▶ [RECORDS PROVIDED]
= Beginning of Section =
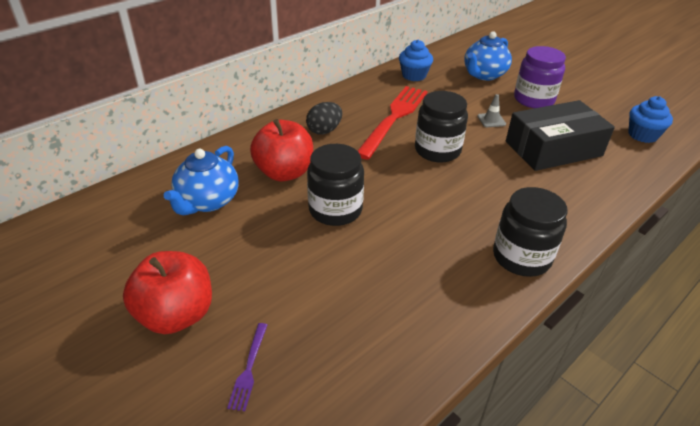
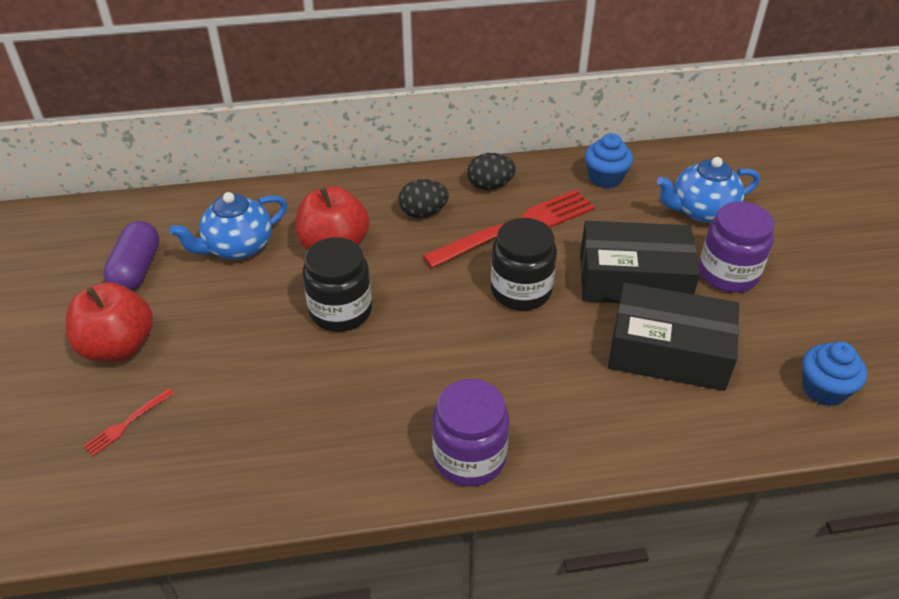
camera: 35 degrees right, 5 degrees up
(132, 251) = (136, 269): none -> purple capsule
(249, 369) = (126, 424): purple fork -> red fork
(350, 101) = (490, 185): none -> black egg
(491, 120) = (633, 279): grey traffic cone -> black box
(521, 257) = (469, 457): black jar -> purple jar

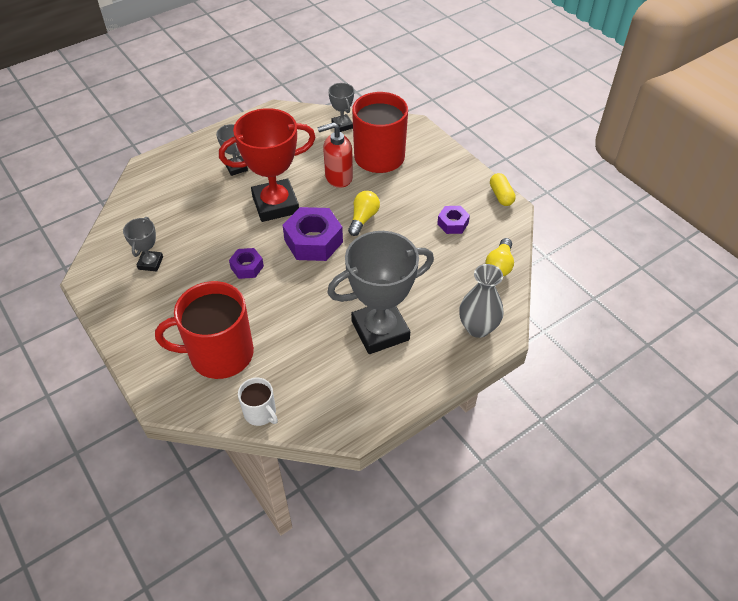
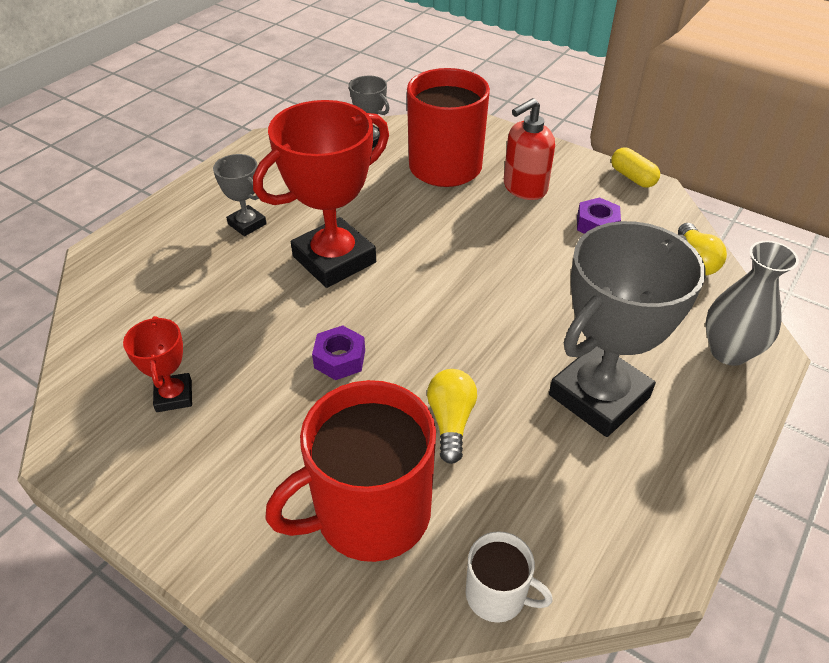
camera: 20 degrees left, 5 degrees down
(150, 263) = (174, 396): grey trophy -> red trophy
(313, 241) = (420, 295): purple nut -> none
(338, 177) = (404, 203): red soap dispenser -> red soap dispenser (524, 188)
(363, 218) = (473, 247): yellow light bulb -> yellow light bulb (451, 421)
= End of Section =
▶ [YOUR OBJECTIVE] Repeat the listing word for word, but without its pictures.

▶ [TASK OUTPUT]
camera: 35 degrees right, 5 degrees up
(132, 251) = (136, 269): none -> purple capsule
(249, 369) = (126, 424): purple fork -> red fork
(350, 101) = (490, 185): none -> black egg
(491, 120) = (633, 279): grey traffic cone -> black box
(521, 257) = (469, 457): black jar -> purple jar

camera: 20 degrees left, 5 degrees down
(150, 263) = (174, 396): grey trophy -> red trophy
(313, 241) = (420, 295): purple nut -> none
(338, 177) = (404, 203): red soap dispenser -> red soap dispenser (524, 188)
(363, 218) = (473, 247): yellow light bulb -> yellow light bulb (451, 421)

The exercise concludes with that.